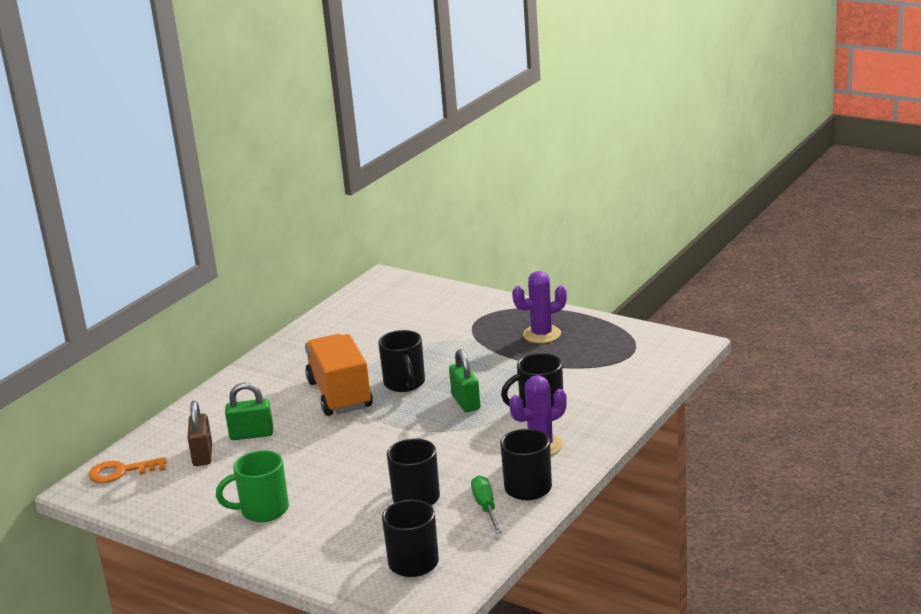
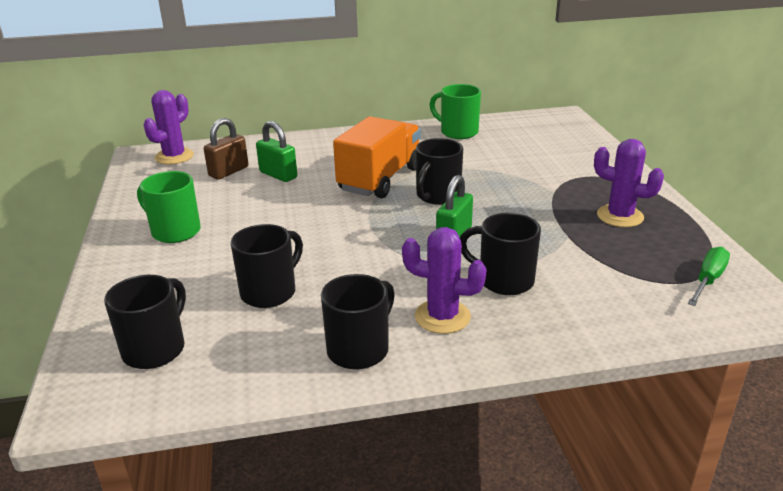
camera: 45 degrees right, 5 degrees up
(121, 472) = (174, 157): orange key -> purple cactus
(326, 330) = (457, 132): none -> green mug
(486, 507) = (294, 342): green screwdriver -> green screwdriver (708, 280)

## What is required
Reprint exactly, and only, the lines running from the one containing "(326, 330) = (457, 132): none -> green mug" through the last line of the listing above.

## Answer space
(326, 330) = (457, 132): none -> green mug
(486, 507) = (294, 342): green screwdriver -> green screwdriver (708, 280)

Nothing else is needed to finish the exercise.